== WHAT YOU SHOULD DO ==
If a record holds a picture, leave the picture out and copy everything else exactly.

== EXTRACTED RECORDS ==
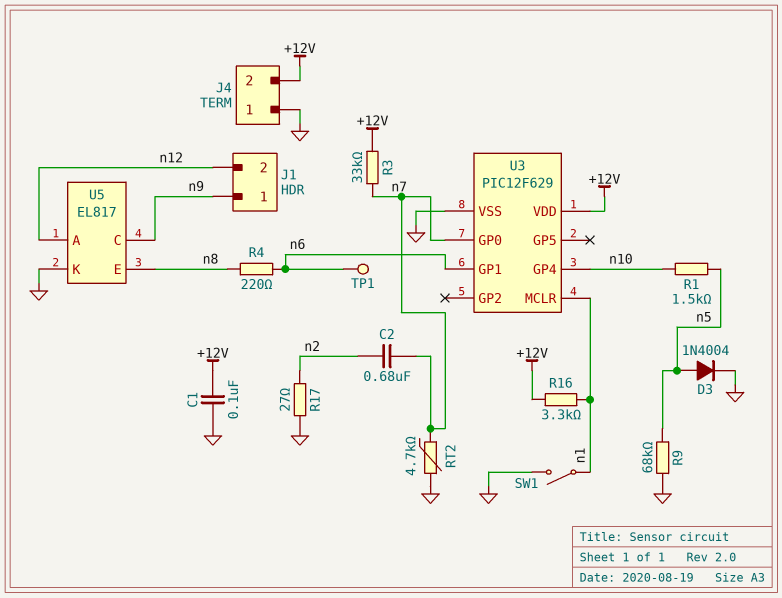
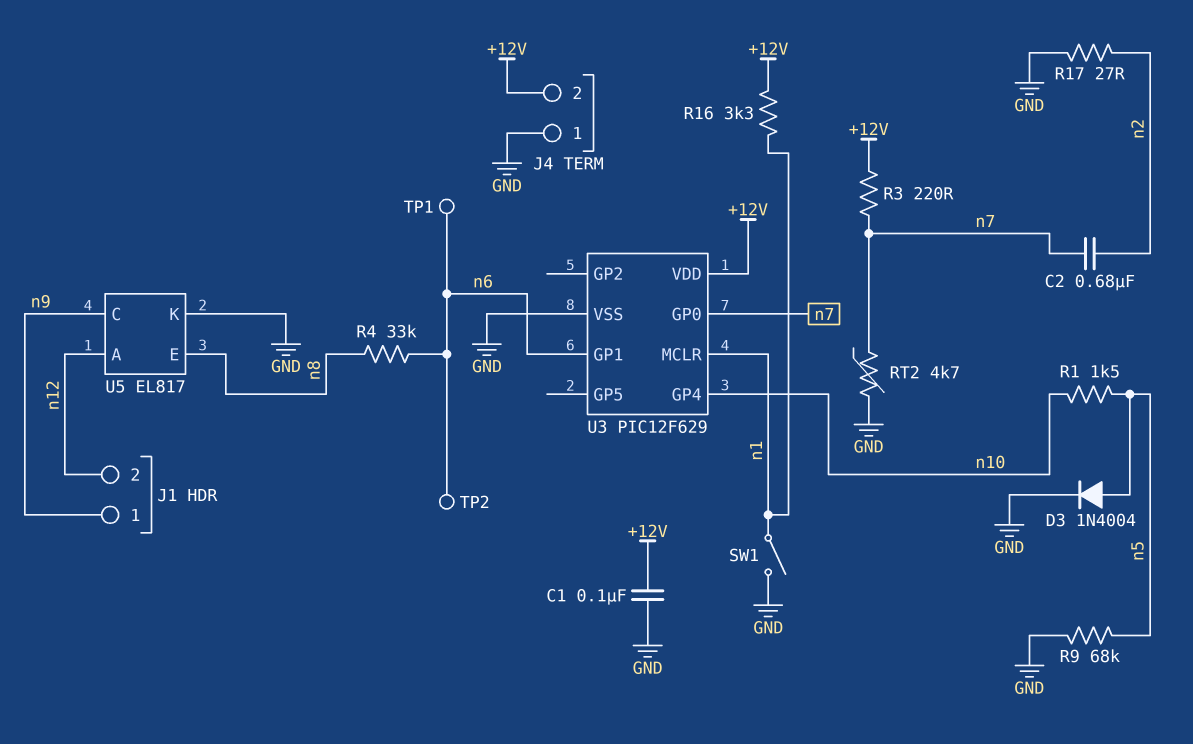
R3: 33k (+12V, n7) -> 220 (+12V, n7)
R4: 220 (n6, n8) -> 33k (n6, n8)
TP2: none -> test point (n6)

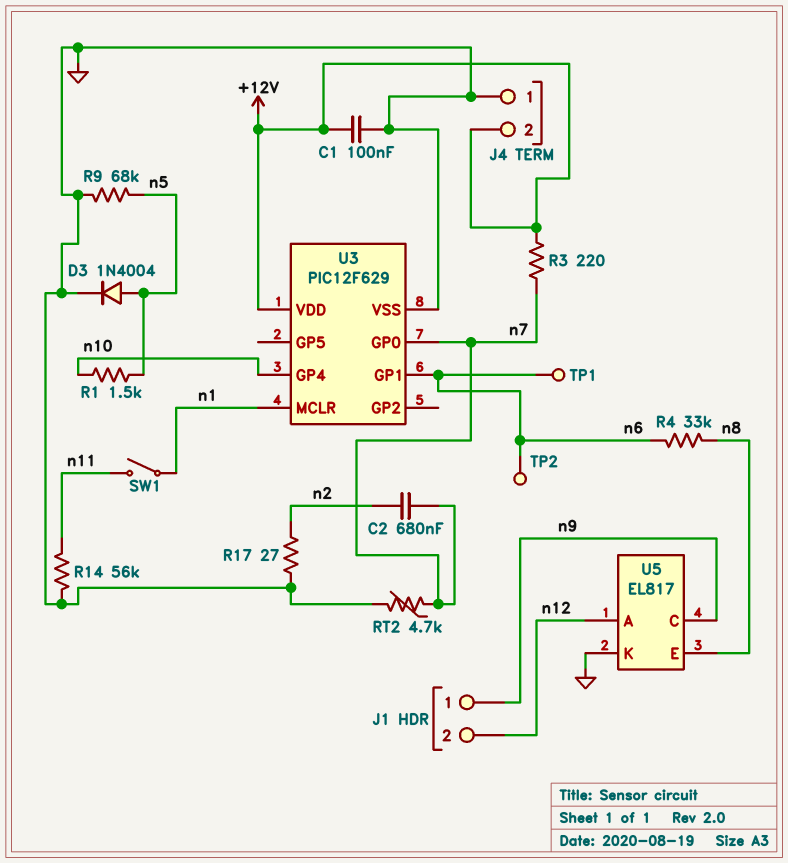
R14: none -> 56k (GND, n11)
R16: 3.3k (+12V, n1) -> none
SW1: switch (GND, n1) -> switch (n1, n11)

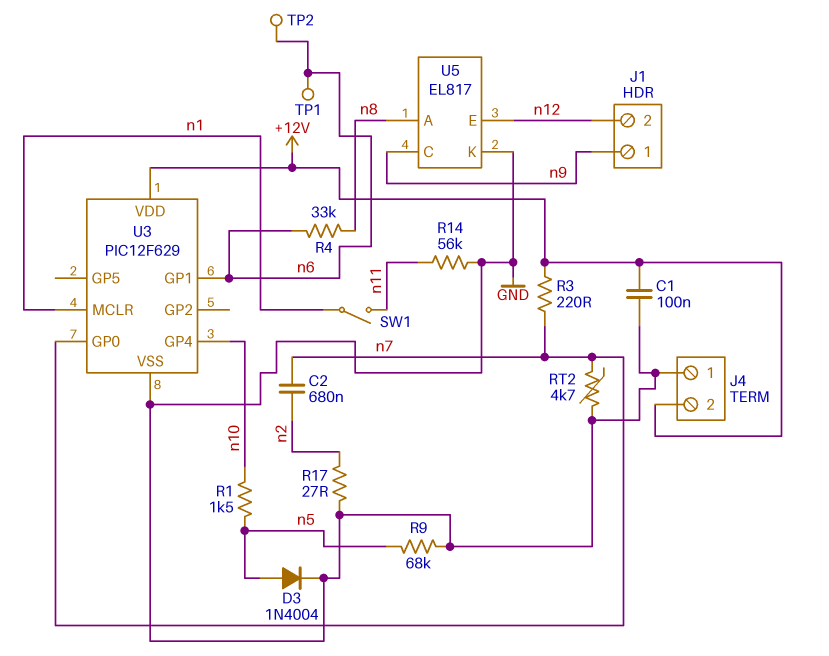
U5 pin A: n12 -> n8
U5 pin E: n8 -> n12

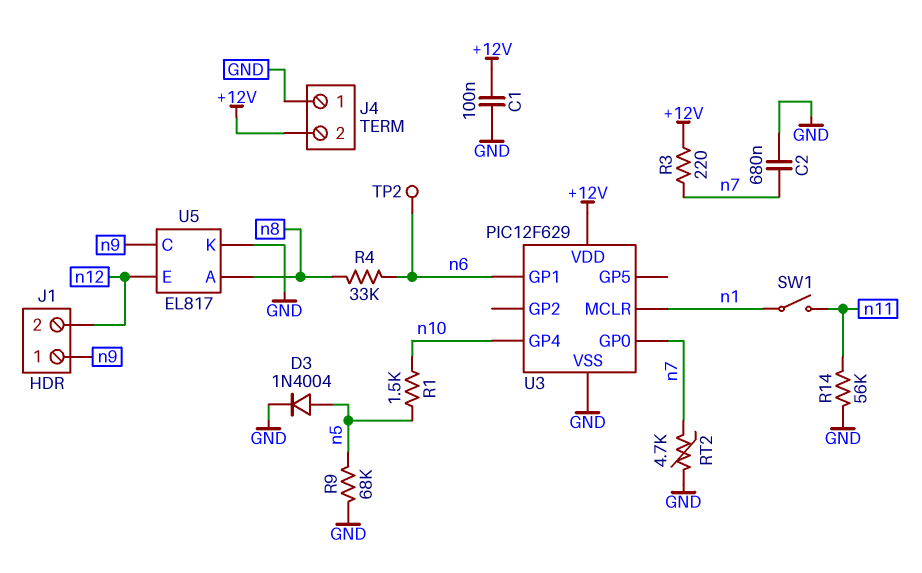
C2: 680nF (n2, n7) -> 680nF (GND, n7)
R17: 27 (GND, n2) -> none
TP1: test point (n6) -> none

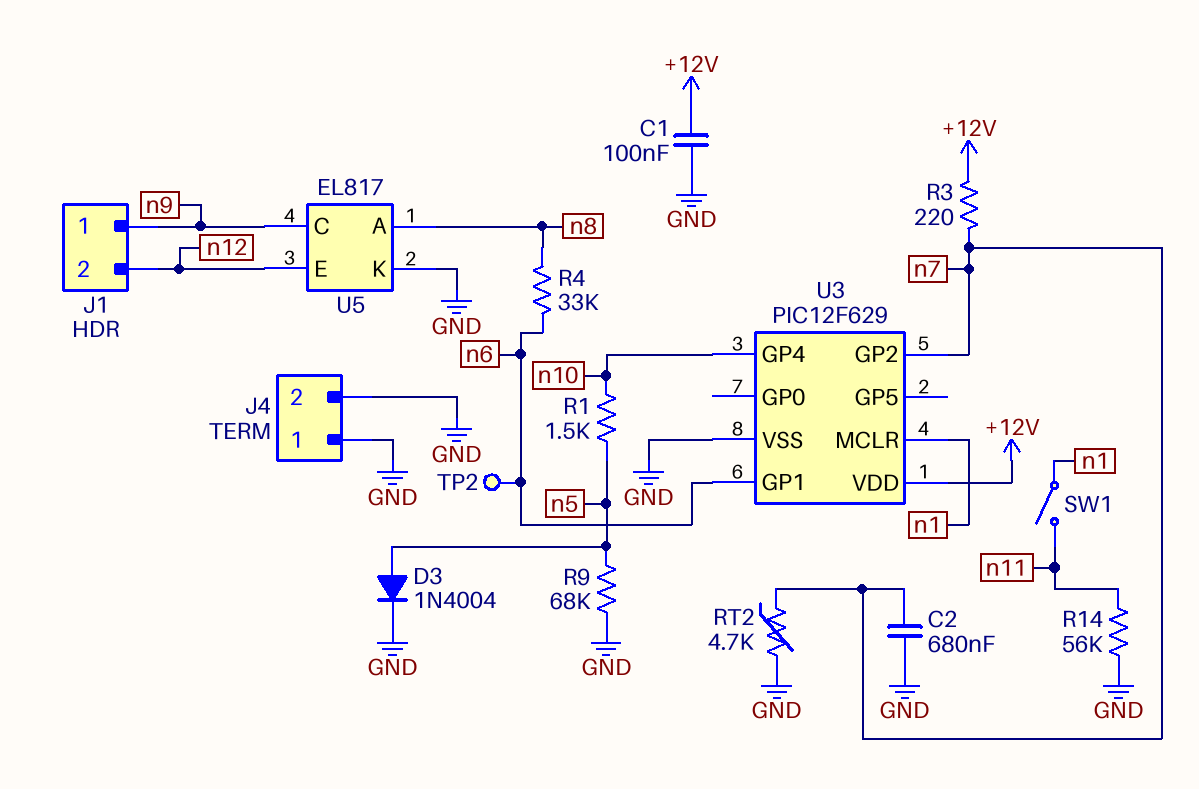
J4 pin 2: +12V -> GND
U3 pin GP0: n7 -> none
U3 pin GP2: none -> n7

== ANSWER BOX ==
R3: 33k (+12V, n7) -> 220 (+12V, n7)
R4: 220 (n6, n8) -> 33k (n6, n8)
TP2: none -> test point (n6)

R14: none -> 56k (GND, n11)
R16: 3.3k (+12V, n1) -> none
SW1: switch (GND, n1) -> switch (n1, n11)

U5 pin A: n12 -> n8
U5 pin E: n8 -> n12

C2: 680nF (n2, n7) -> 680nF (GND, n7)
R17: 27 (GND, n2) -> none
TP1: test point (n6) -> none

J4 pin 2: +12V -> GND
U3 pin GP0: n7 -> none
U3 pin GP2: none -> n7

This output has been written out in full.